ABOUT THIS TASK ▸
Every line from the one with "grey robot [188,208,259,276]" to the end of the entries, both included, is to be copied exactly; the other lines stay out.

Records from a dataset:
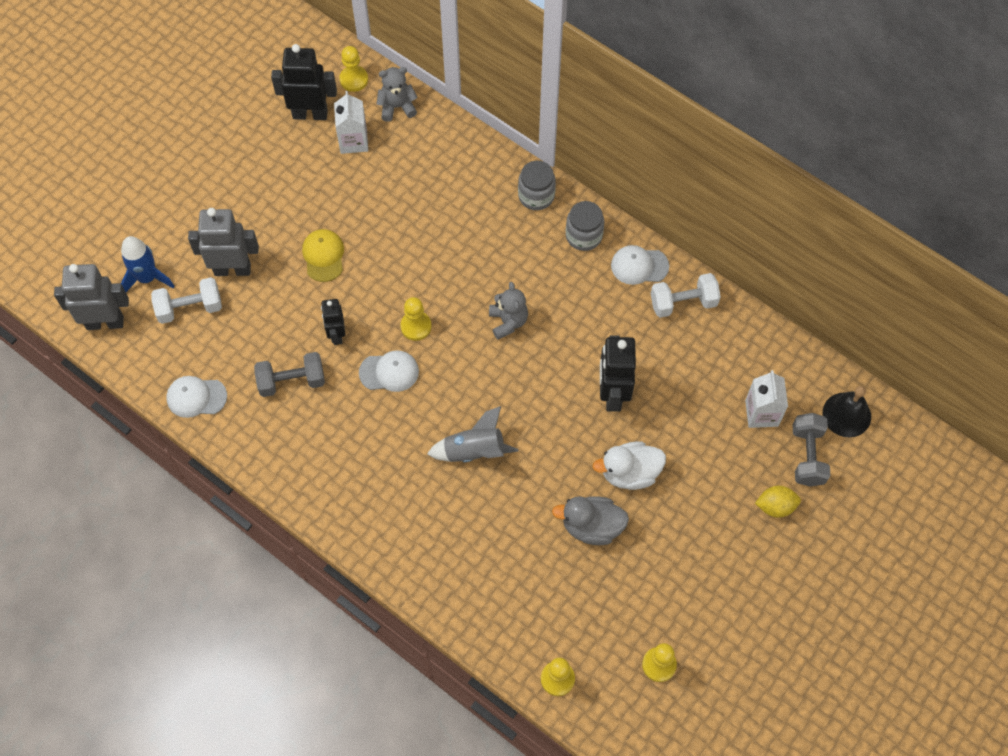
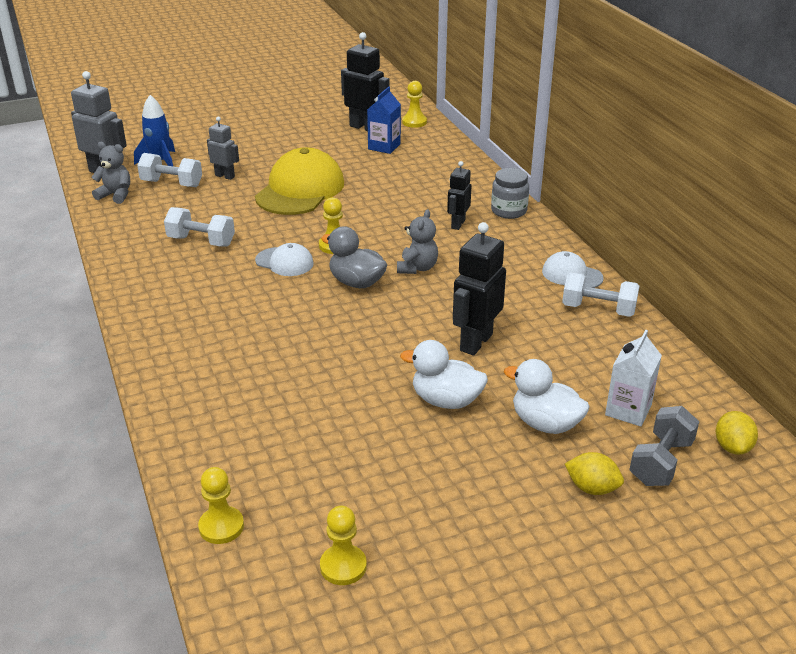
camera: 30 degrees right, 30 degrees down
white cap [166,376,227,418] -> none
grey robot [188,208,259,276] -> grey robot [207,116,239,180], size x0.60
grey dumbbell [254,352,325,397] -> white dumbbell [164,207,235,246]
yellow cap [302,229,344,282] -> yellow cap [255,147,344,215], size x1.95
black robot [321,299,345,345] -> black robot moved to [447,161,471,230]
white carton [334,91,368,154] -> blue carton [367,87,401,154]
grey teddy bear [376,67,418,122] -> grey teddy bear moved to [91,142,130,204]
grey rocket [427,406,518,462] -> none
grey duck [552,496,629,545] -> grey duck moved to [321,226,387,288]
grey jar [566,201,604,251] -> none
black bell [823,386,871,437] -> yellow lemon [716,411,758,455]
none -> white duck [504,359,590,434]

TASK RESPONSE ▸
grey robot [188,208,259,276] -> grey robot [207,116,239,180], size x0.60
grey dumbbell [254,352,325,397] -> white dumbbell [164,207,235,246]
yellow cap [302,229,344,282] -> yellow cap [255,147,344,215], size x1.95
black robot [321,299,345,345] -> black robot moved to [447,161,471,230]
white carton [334,91,368,154] -> blue carton [367,87,401,154]
grey teddy bear [376,67,418,122] -> grey teddy bear moved to [91,142,130,204]
grey rocket [427,406,518,462] -> none
grey duck [552,496,629,545] -> grey duck moved to [321,226,387,288]
grey jar [566,201,604,251] -> none
black bell [823,386,871,437] -> yellow lemon [716,411,758,455]
none -> white duck [504,359,590,434]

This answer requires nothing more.